_EXERCISE OBJECTIVE:_ Could the data below be copied out in full, word for word?

_INFORMATION SUPPLIED:_

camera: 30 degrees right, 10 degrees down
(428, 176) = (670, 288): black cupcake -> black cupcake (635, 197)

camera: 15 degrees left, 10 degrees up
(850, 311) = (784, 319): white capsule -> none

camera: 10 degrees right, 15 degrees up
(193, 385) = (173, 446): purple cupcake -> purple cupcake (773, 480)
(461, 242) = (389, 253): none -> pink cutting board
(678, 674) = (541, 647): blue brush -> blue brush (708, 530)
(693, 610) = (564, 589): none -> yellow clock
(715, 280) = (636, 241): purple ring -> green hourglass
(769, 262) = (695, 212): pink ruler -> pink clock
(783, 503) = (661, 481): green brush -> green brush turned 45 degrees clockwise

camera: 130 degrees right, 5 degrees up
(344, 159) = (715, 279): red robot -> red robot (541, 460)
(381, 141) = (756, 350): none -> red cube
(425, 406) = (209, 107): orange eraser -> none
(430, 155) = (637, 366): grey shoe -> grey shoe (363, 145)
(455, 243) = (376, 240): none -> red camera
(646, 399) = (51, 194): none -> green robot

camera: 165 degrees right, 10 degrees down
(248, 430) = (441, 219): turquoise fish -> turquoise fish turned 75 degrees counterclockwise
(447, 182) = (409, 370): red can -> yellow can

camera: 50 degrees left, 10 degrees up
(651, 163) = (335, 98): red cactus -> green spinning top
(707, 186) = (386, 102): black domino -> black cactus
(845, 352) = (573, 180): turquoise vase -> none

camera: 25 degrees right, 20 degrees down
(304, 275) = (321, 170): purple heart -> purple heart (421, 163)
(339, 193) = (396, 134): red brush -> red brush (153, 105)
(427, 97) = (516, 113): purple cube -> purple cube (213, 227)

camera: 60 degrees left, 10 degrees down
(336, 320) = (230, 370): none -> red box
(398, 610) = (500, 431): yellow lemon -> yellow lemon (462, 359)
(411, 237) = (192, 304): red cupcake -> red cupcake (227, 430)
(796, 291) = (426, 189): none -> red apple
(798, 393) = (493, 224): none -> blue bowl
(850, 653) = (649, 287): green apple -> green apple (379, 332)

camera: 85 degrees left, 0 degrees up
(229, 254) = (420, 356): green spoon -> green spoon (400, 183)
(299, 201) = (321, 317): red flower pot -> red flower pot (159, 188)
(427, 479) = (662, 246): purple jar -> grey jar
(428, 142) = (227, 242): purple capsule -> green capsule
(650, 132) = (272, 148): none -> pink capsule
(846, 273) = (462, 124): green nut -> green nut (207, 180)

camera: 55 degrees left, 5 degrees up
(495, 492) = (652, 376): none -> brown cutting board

_EXERCISE ANSWER:_
camera: 30 degrees right, 10 degrees down
(428, 176) = (670, 288): black cupcake -> black cupcake (635, 197)

camera: 15 degrees left, 10 degrees up
(850, 311) = (784, 319): white capsule -> none

camera: 10 degrees right, 15 degrees up
(193, 385) = (173, 446): purple cupcake -> purple cupcake (773, 480)
(461, 242) = (389, 253): none -> pink cutting board
(678, 674) = (541, 647): blue brush -> blue brush (708, 530)
(693, 610) = (564, 589): none -> yellow clock
(715, 280) = (636, 241): purple ring -> green hourglass
(769, 262) = (695, 212): pink ruler -> pink clock
(783, 503) = (661, 481): green brush -> green brush turned 45 degrees clockwise

camera: 130 degrees right, 5 degrees up
(344, 159) = (715, 279): red robot -> red robot (541, 460)
(381, 141) = (756, 350): none -> red cube
(425, 406) = (209, 107): orange eraser -> none
(430, 155) = (637, 366): grey shoe -> grey shoe (363, 145)
(455, 243) = (376, 240): none -> red camera
(646, 399) = (51, 194): none -> green robot

camera: 165 degrees right, 10 degrees down
(248, 430) = (441, 219): turquoise fish -> turquoise fish turned 75 degrees counterclockwise
(447, 182) = (409, 370): red can -> yellow can

camera: 50 degrees left, 10 degrees up
(651, 163) = (335, 98): red cactus -> green spinning top
(707, 186) = (386, 102): black domino -> black cactus
(845, 352) = (573, 180): turquoise vase -> none

camera: 25 degrees right, 20 degrees down
(304, 275) = (321, 170): purple heart -> purple heart (421, 163)
(339, 193) = (396, 134): red brush -> red brush (153, 105)
(427, 97) = (516, 113): purple cube -> purple cube (213, 227)

camera: 60 degrees left, 10 degrees down
(336, 320) = (230, 370): none -> red box
(398, 610) = (500, 431): yellow lemon -> yellow lemon (462, 359)
(411, 237) = (192, 304): red cupcake -> red cupcake (227, 430)
(796, 291) = (426, 189): none -> red apple
(798, 393) = (493, 224): none -> blue bowl
(850, 653) = (649, 287): green apple -> green apple (379, 332)

camera: 85 degrees left, 0 degrees up
(229, 254) = (420, 356): green spoon -> green spoon (400, 183)
(299, 201) = (321, 317): red flower pot -> red flower pot (159, 188)
(427, 479) = (662, 246): purple jar -> grey jar
(428, 142) = (227, 242): purple capsule -> green capsule
(650, 132) = (272, 148): none -> pink capsule
(846, 273) = (462, 124): green nut -> green nut (207, 180)

camera: 55 degrees left, 5 degrees up
(495, 492) = (652, 376): none -> brown cutting board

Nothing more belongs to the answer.